INSTRUCTIONS TO FOLLOW:
Reproduce the closing part of the entries exactly: the line with "U2 pin PA3: TEMP -> ADC" and all lines after it, ending with the last line, and nothing else.

(Structured diff data)

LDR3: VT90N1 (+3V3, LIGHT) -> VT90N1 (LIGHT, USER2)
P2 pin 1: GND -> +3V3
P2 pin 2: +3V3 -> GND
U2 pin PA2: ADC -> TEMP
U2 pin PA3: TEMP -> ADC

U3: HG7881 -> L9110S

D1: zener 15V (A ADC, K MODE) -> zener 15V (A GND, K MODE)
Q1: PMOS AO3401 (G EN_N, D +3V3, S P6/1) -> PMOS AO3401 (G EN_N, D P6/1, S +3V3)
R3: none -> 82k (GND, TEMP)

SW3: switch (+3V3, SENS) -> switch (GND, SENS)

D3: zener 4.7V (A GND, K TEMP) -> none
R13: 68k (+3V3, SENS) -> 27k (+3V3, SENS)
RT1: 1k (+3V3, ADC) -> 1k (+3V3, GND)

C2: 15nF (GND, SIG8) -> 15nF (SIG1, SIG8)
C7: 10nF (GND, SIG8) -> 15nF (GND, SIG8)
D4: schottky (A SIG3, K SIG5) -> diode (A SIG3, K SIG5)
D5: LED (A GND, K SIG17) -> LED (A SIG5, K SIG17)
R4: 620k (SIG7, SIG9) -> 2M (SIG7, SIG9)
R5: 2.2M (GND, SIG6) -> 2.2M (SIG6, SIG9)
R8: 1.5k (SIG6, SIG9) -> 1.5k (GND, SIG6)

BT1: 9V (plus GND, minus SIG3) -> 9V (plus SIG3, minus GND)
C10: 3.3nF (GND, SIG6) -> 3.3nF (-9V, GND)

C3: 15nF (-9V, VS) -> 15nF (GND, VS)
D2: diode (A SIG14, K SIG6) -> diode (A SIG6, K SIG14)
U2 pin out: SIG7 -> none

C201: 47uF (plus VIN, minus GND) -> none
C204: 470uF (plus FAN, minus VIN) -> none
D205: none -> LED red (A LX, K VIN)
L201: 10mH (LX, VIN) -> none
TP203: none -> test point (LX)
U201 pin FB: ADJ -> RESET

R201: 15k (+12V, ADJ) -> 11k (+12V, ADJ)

RESPONSE:
U2 pin PA3: TEMP -> ADC

U3: HG7881 -> L9110S

D1: zener 15V (A ADC, K MODE) -> zener 15V (A GND, K MODE)
Q1: PMOS AO3401 (G EN_N, D +3V3, S P6/1) -> PMOS AO3401 (G EN_N, D P6/1, S +3V3)
R3: none -> 82k (GND, TEMP)

SW3: switch (+3V3, SENS) -> switch (GND, SENS)

D3: zener 4.7V (A GND, K TEMP) -> none
R13: 68k (+3V3, SENS) -> 27k (+3V3, SENS)
RT1: 1k (+3V3, ADC) -> 1k (+3V3, GND)

C2: 15nF (GND, SIG8) -> 15nF (SIG1, SIG8)
C7: 10nF (GND, SIG8) -> 15nF (GND, SIG8)
D4: schottky (A SIG3, K SIG5) -> diode (A SIG3, K SIG5)
D5: LED (A GND, K SIG17) -> LED (A SIG5, K SIG17)
R4: 620k (SIG7, SIG9) -> 2M (SIG7, SIG9)
R5: 2.2M (GND, SIG6) -> 2.2M (SIG6, SIG9)
R8: 1.5k (SIG6, SIG9) -> 1.5k (GND, SIG6)

BT1: 9V (plus GND, minus SIG3) -> 9V (plus SIG3, minus GND)
C10: 3.3nF (GND, SIG6) -> 3.3nF (-9V, GND)

C3: 15nF (-9V, VS) -> 15nF (GND, VS)
D2: diode (A SIG14, K SIG6) -> diode (A SIG6, K SIG14)
U2 pin out: SIG7 -> none

C201: 47uF (plus VIN, minus GND) -> none
C204: 470uF (plus FAN, minus VIN) -> none
D205: none -> LED red (A LX, K VIN)
L201: 10mH (LX, VIN) -> none
TP203: none -> test point (LX)
U201 pin FB: ADJ -> RESET

R201: 15k (+12V, ADJ) -> 11k (+12V, ADJ)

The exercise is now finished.